◆ TO-DO ITEM
Repeat exactly, and only, the lines below starting at the line that contains "green box [93,295,184,385]" and ending at the line that contains "purple key [490,386,545,445]", inclusive of both.

RECORDS SHOWN START

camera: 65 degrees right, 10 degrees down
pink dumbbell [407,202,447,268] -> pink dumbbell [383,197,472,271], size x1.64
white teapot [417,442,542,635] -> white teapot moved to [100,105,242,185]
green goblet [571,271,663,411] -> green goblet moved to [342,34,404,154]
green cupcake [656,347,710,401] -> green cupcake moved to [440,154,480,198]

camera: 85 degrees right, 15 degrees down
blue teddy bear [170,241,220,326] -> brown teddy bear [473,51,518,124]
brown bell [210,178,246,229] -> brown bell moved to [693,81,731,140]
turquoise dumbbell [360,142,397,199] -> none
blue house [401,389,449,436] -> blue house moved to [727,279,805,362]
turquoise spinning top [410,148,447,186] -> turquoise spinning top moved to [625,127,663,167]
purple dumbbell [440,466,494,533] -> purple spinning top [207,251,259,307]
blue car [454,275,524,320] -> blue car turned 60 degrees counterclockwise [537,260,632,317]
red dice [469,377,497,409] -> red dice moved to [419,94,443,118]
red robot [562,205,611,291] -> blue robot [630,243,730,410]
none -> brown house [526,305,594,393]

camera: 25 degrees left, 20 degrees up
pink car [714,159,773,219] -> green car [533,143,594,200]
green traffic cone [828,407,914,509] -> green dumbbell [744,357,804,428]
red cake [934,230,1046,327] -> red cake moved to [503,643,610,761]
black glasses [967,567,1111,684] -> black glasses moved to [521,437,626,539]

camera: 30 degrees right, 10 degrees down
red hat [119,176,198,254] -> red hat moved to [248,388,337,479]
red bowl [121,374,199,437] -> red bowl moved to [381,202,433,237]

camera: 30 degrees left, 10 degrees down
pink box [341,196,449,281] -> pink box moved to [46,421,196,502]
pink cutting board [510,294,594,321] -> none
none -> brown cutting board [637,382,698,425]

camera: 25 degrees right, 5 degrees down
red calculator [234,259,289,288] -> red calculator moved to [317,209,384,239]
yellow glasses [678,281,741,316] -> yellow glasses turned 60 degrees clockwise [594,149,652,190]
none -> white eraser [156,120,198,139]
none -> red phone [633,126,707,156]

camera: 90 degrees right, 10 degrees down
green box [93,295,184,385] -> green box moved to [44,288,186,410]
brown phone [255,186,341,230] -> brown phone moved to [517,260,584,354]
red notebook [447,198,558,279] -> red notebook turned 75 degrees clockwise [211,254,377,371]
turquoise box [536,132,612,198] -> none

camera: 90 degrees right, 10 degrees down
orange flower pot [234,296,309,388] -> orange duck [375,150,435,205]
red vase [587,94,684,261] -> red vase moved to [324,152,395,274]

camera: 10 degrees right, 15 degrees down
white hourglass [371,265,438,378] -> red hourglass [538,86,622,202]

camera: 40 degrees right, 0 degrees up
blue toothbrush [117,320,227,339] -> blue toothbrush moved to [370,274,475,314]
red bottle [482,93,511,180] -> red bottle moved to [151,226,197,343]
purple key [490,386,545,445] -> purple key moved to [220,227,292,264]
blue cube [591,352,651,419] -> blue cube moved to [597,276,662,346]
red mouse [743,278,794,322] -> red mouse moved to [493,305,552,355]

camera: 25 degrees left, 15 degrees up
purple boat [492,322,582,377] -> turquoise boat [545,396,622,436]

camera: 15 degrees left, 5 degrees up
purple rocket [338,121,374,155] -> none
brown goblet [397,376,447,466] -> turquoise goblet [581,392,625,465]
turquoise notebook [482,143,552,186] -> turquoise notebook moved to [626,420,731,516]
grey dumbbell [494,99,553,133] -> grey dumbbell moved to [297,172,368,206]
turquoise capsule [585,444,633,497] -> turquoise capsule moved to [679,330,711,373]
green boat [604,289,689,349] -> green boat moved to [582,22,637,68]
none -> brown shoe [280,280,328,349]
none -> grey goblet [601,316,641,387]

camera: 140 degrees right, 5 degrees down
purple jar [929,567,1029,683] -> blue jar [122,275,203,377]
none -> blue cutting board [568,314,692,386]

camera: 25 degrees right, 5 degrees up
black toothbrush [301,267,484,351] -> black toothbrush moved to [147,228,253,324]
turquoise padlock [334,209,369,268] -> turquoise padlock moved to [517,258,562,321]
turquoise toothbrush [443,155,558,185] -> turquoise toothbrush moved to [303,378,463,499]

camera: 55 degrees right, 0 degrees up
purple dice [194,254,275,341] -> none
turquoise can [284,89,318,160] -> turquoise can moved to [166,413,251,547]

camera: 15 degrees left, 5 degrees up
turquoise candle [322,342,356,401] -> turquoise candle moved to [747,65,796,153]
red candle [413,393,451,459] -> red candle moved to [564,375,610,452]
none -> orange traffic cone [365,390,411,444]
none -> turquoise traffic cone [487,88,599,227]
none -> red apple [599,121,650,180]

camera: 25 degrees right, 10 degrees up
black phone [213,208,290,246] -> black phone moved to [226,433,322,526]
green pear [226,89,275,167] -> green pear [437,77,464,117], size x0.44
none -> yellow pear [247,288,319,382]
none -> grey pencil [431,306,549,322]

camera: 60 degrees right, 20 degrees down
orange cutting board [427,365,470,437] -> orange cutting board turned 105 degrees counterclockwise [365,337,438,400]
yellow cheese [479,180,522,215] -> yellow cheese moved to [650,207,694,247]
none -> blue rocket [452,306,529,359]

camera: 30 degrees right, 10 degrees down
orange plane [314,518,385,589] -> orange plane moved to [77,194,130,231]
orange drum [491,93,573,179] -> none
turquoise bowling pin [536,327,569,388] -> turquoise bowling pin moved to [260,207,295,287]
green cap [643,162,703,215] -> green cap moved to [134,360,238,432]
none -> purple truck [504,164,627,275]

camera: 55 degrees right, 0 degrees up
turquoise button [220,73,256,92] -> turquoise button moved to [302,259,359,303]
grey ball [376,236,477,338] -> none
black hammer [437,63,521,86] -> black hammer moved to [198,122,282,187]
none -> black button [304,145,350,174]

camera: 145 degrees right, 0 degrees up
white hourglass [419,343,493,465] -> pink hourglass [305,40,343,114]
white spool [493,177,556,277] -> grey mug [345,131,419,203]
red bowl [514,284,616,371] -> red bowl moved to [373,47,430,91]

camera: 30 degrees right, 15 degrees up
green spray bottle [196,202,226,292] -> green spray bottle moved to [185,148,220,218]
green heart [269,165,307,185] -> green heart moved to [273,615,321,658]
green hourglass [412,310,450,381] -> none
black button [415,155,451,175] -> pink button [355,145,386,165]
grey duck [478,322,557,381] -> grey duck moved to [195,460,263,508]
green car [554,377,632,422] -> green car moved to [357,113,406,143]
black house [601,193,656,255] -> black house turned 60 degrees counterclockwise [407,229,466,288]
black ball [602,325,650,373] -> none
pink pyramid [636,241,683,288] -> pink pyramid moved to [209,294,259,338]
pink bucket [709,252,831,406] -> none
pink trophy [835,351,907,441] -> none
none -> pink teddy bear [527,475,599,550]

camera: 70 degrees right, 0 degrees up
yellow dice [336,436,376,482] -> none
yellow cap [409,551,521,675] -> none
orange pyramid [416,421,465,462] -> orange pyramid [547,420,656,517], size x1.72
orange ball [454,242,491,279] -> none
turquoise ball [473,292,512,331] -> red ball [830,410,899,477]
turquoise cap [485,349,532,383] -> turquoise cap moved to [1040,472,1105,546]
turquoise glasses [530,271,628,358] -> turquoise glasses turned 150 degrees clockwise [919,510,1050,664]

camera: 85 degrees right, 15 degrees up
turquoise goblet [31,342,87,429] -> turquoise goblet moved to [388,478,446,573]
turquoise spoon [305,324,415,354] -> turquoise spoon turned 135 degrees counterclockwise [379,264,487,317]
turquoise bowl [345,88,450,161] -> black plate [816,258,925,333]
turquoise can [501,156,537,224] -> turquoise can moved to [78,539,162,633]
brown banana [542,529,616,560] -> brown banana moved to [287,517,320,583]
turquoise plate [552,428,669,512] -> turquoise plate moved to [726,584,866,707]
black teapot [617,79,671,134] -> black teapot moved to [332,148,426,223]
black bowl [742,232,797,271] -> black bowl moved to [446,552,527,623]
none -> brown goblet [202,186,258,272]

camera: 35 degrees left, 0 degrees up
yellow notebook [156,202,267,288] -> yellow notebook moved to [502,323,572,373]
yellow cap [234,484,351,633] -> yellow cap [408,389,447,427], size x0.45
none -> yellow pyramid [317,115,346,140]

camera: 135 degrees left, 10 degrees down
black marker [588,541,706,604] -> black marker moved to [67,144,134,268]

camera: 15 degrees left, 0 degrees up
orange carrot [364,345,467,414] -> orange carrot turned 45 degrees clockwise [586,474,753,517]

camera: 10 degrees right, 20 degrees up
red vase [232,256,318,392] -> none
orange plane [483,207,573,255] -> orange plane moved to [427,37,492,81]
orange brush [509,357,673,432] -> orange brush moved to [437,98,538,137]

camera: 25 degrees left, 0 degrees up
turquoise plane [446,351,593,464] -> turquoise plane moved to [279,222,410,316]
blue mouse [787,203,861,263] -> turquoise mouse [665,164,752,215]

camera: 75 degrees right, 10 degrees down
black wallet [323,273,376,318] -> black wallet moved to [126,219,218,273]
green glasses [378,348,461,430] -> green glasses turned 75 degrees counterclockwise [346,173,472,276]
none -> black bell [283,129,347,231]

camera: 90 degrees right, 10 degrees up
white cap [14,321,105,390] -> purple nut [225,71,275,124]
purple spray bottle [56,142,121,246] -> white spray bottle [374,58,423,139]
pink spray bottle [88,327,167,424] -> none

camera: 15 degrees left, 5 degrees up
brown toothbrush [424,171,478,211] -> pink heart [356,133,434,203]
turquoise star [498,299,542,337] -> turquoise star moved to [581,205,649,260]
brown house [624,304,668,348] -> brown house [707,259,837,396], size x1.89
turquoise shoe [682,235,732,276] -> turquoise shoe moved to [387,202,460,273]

RECORDS SHOWN END

◆ REPLY TO THE TASK
green box [93,295,184,385] -> green box moved to [44,288,186,410]
brown phone [255,186,341,230] -> brown phone moved to [517,260,584,354]
red notebook [447,198,558,279] -> red notebook turned 75 degrees clockwise [211,254,377,371]
turquoise box [536,132,612,198] -> none

camera: 90 degrees right, 10 degrees down
orange flower pot [234,296,309,388] -> orange duck [375,150,435,205]
red vase [587,94,684,261] -> red vase moved to [324,152,395,274]

camera: 10 degrees right, 15 degrees down
white hourglass [371,265,438,378] -> red hourglass [538,86,622,202]

camera: 40 degrees right, 0 degrees up
blue toothbrush [117,320,227,339] -> blue toothbrush moved to [370,274,475,314]
red bottle [482,93,511,180] -> red bottle moved to [151,226,197,343]
purple key [490,386,545,445] -> purple key moved to [220,227,292,264]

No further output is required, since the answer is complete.